Problem to solve
Because the pictures are not wanted, reproduce the rest of the records below exactly as they stand.
Data to use: Begin
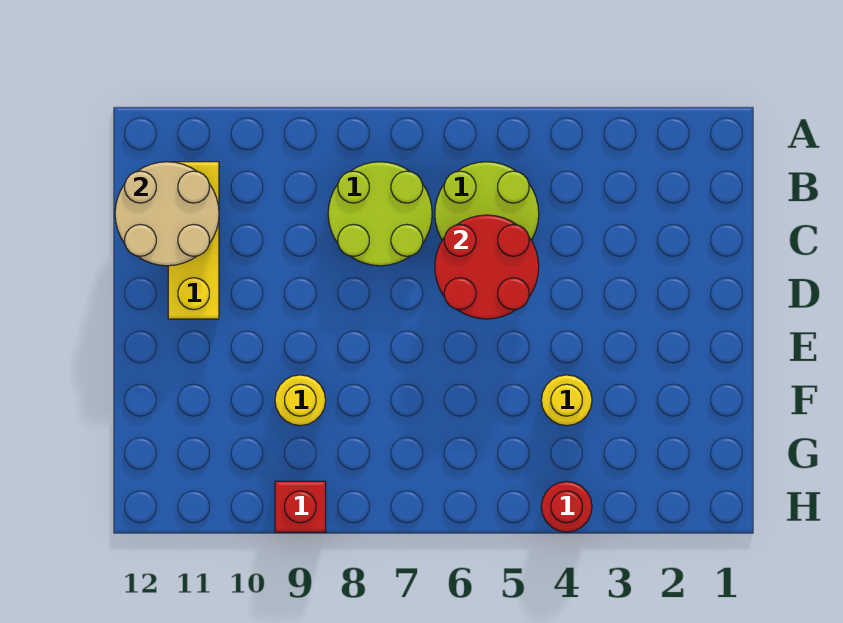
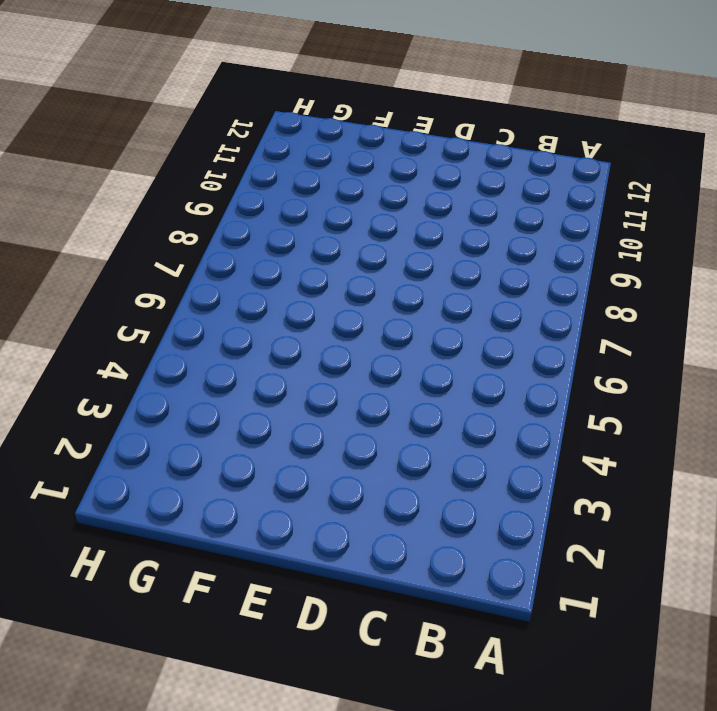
none -> lime 2x2 round brick [435,162,539,240]
none -> lime 2x2 round brick [328,162,432,266]

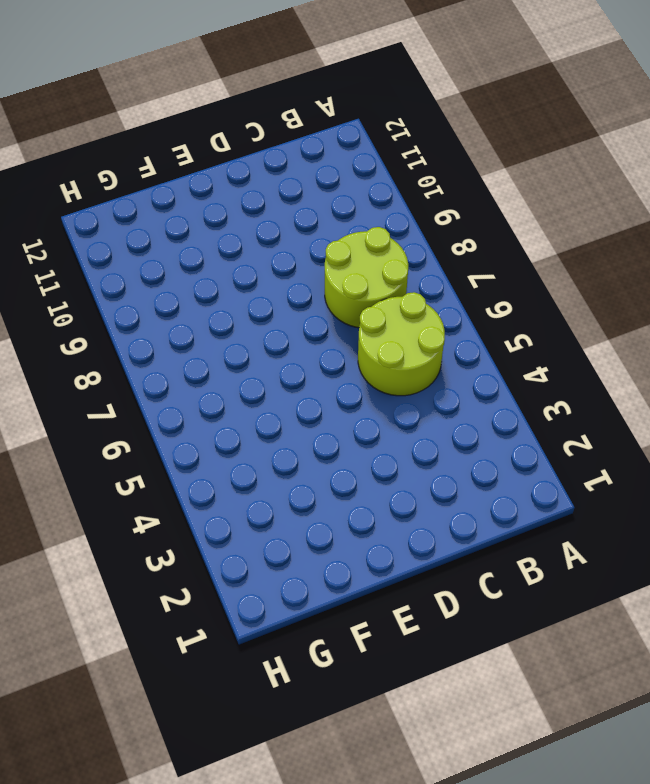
none -> yellow 1x3 brick [168,162,219,319]
none -> yellow 1x1 round brick [541,375,592,426]

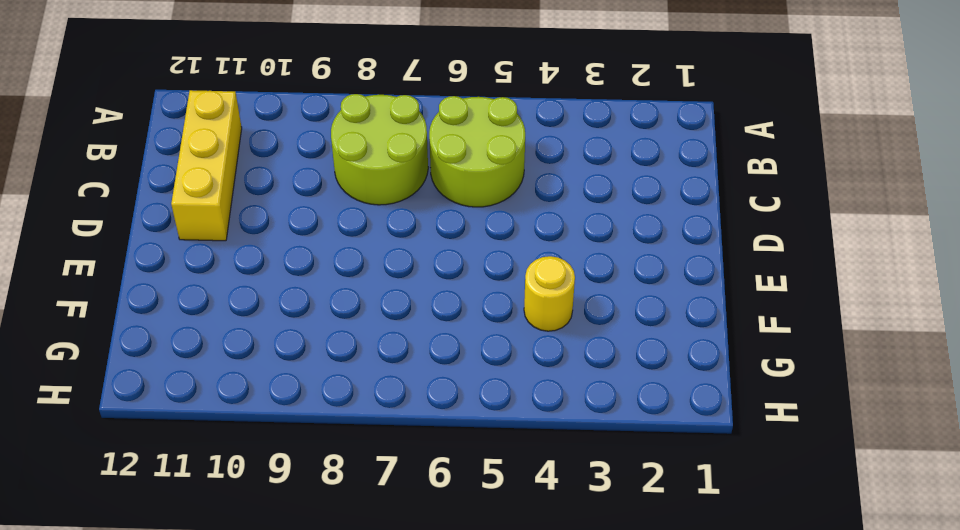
none -> yellow 1x1 round brick [275,375,326,426]
none -> red 1x1 round brick [541,482,592,532]

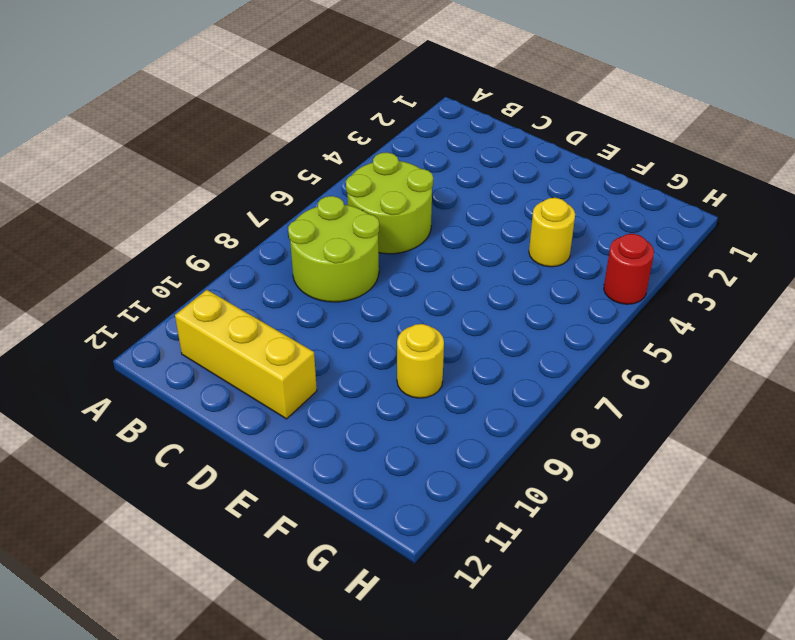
none -> red 1x1 brick [275,481,326,532]
none -> tan 2x2 round brick [115,162,219,266]

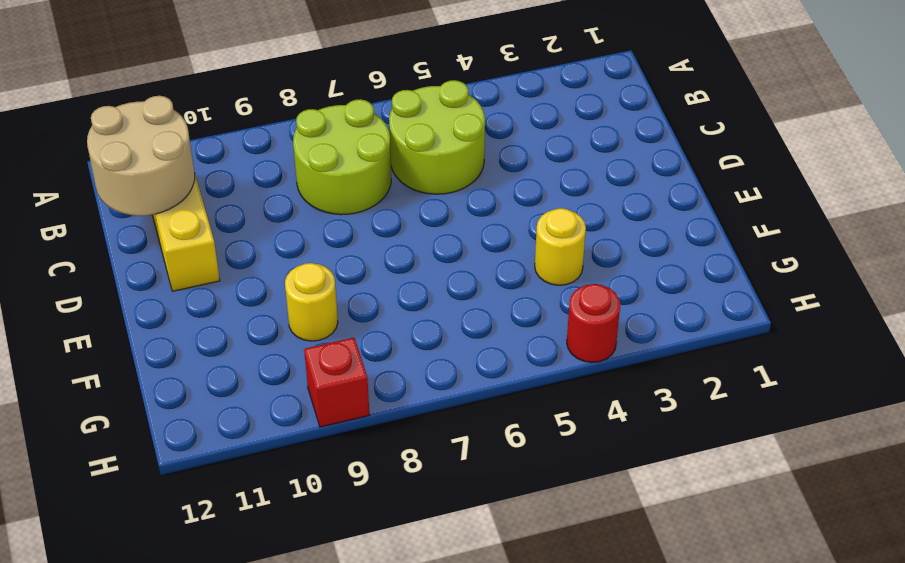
none -> red 2x2 round brick [435,215,539,319]

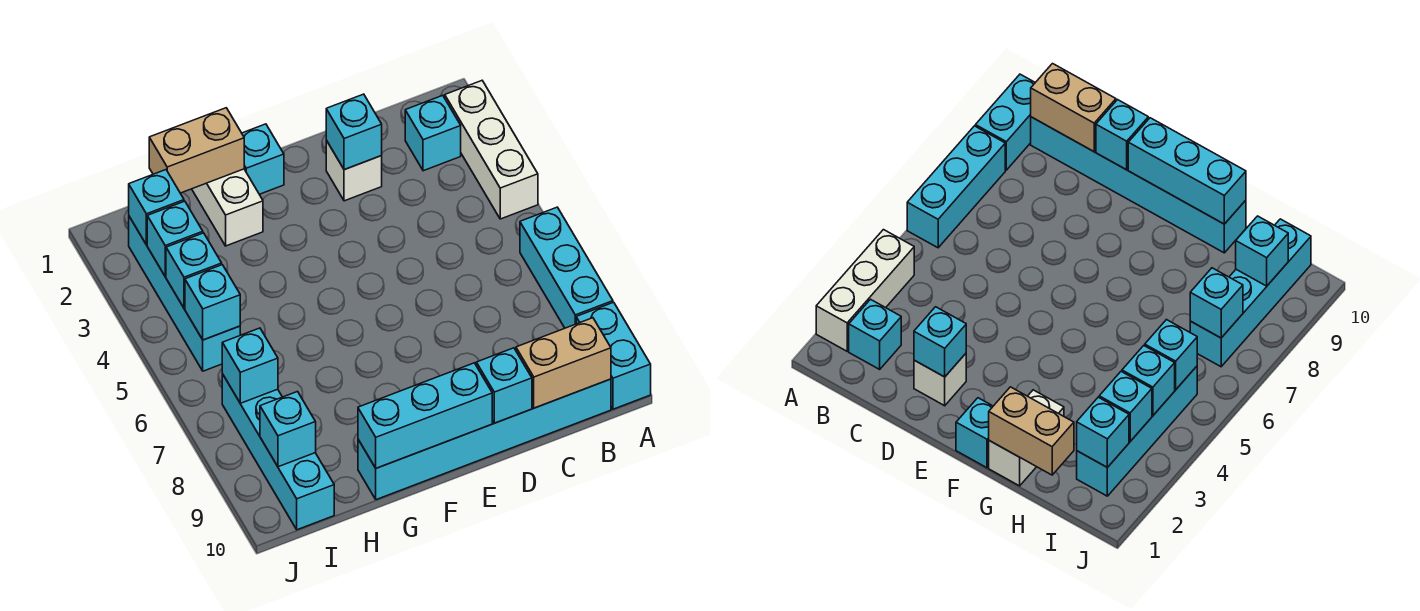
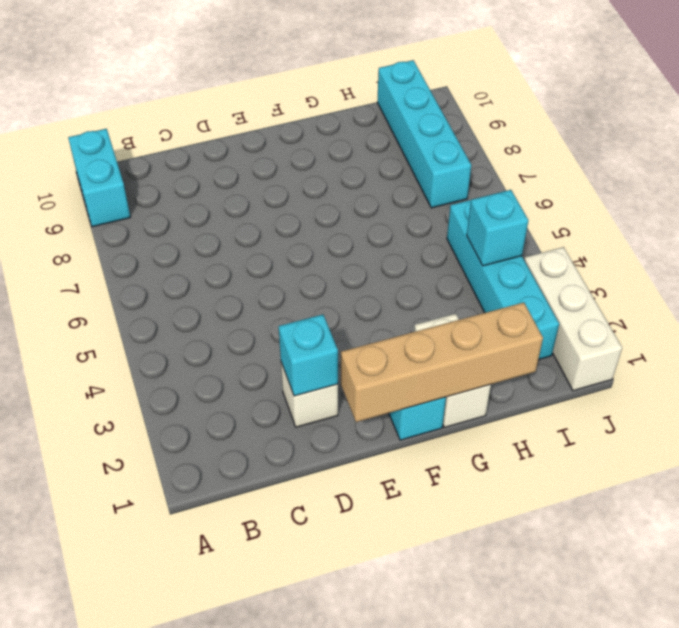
tan 1x4 brick [341,303,543,422] -> tan 1x2 brick [149,108,244,193]
white 1x3 brick [524,247,622,391] -> white 1x3 brick moved to [445,81,538,219]
none -> cyan 1x3 brick [520,207,613,328]
none -> cyan 1x1 brick [405,95,461,171]
none -> cyan 1x6 brick [358,379,611,500]

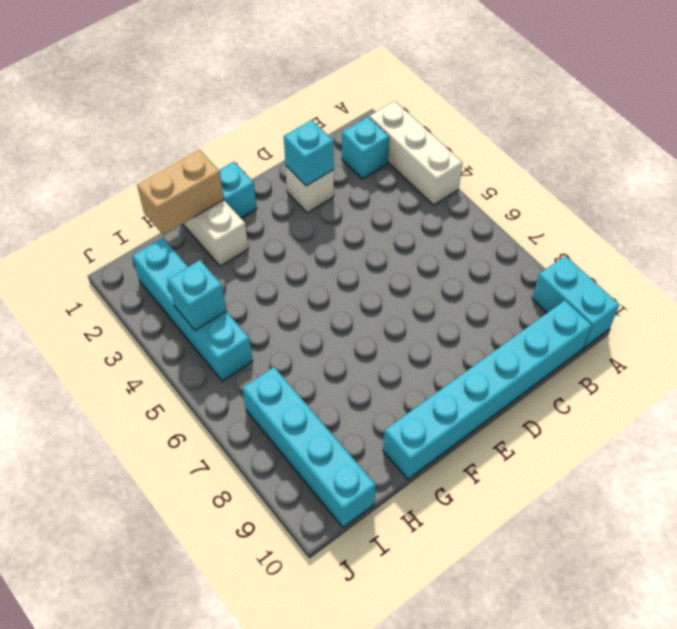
none -> cyan 1x3 brick [520,207,613,328]
none -> tan 1x2 brick [516,318,611,408]
none -> cyan 1x1 brick [476,348,532,423]

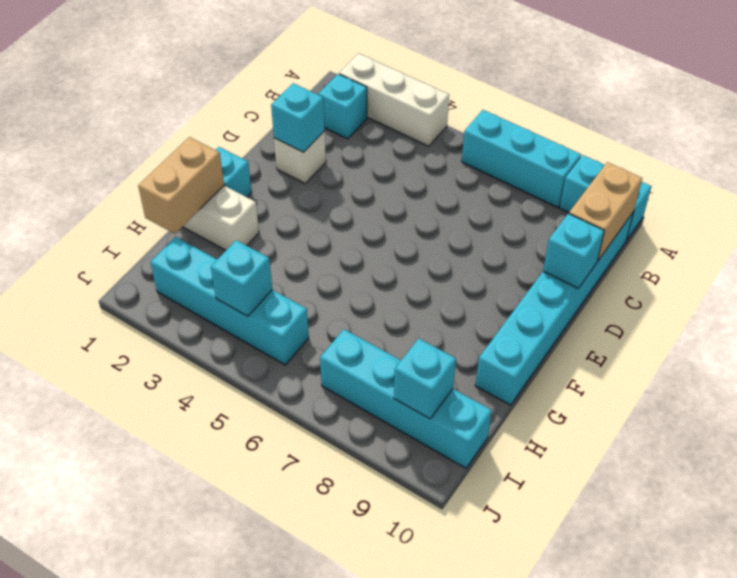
none -> cyan 1x3 brick [358,363,492,468]
none -> cyan 1x1 brick [129,170,184,245]
none -> cyan 1x1 brick [147,201,203,276]

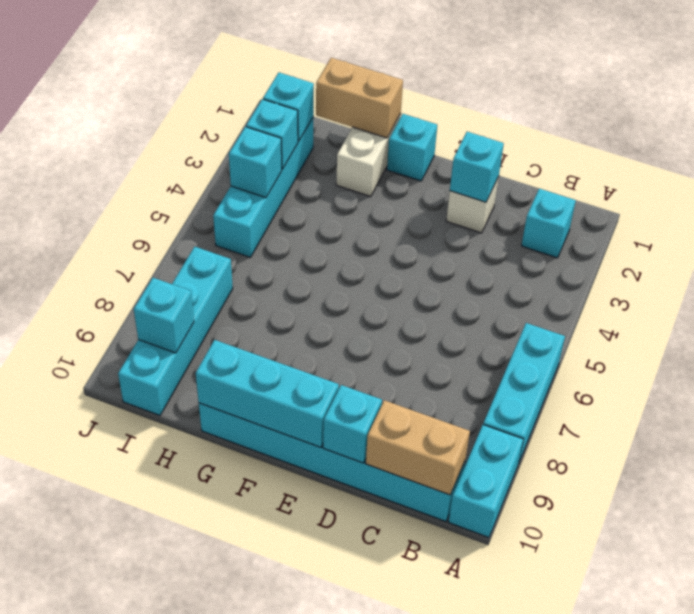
none -> white 1x3 brick [445,81,538,219]
none -> cyan 1x1 brick [185,265,240,340]
none -> cyan 1x1 brick [222,328,278,403]

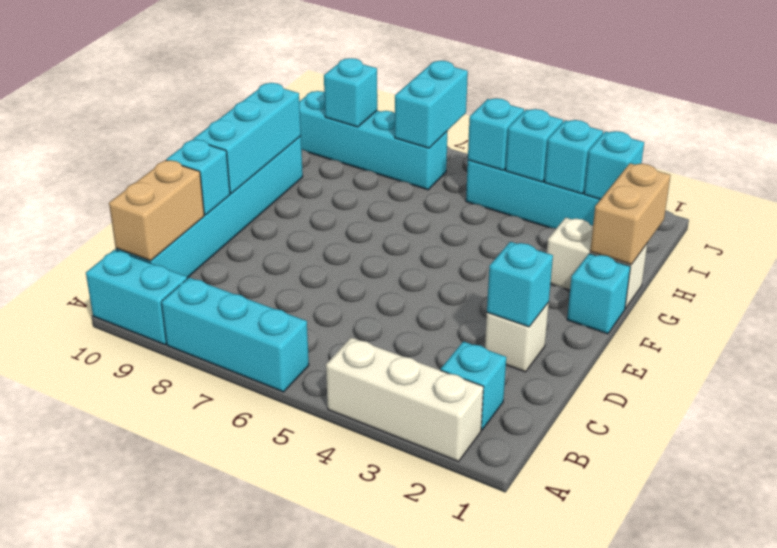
cyan 1x2 brick [395,61,468,148] -> cyan 1x1 brick [222,328,278,403]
Data to use: End
Result
none -> lime 2x2 round brick [435,162,539,240]
none -> lime 2x2 round brick [328,162,432,266]

none -> yellow 1x3 brick [168,162,219,319]
none -> yellow 1x1 round brick [541,375,592,426]

none -> yellow 1x1 round brick [275,375,326,426]
none -> red 1x1 round brick [541,482,592,532]

none -> red 1x1 brick [275,481,326,532]
none -> tan 2x2 round brick [115,162,219,266]

none -> red 2x2 round brick [435,215,539,319]

tan 1x4 brick [341,303,543,422] -> tan 1x2 brick [149,108,244,193]
white 1x3 brick [524,247,622,391] -> white 1x3 brick moved to [445,81,538,219]
none -> cyan 1x3 brick [520,207,613,328]
none -> cyan 1x1 brick [405,95,461,171]
none -> cyan 1x6 brick [358,379,611,500]

none -> cyan 1x3 brick [520,207,613,328]
none -> tan 1x2 brick [516,318,611,408]
none -> cyan 1x1 brick [476,348,532,423]

none -> cyan 1x3 brick [358,363,492,468]
none -> cyan 1x1 brick [129,170,184,245]
none -> cyan 1x1 brick [147,201,203,276]

none -> white 1x3 brick [445,81,538,219]
none -> cyan 1x1 brick [185,265,240,340]
none -> cyan 1x1 brick [222,328,278,403]

cyan 1x2 brick [395,61,468,148] -> cyan 1x1 brick [222,328,278,403]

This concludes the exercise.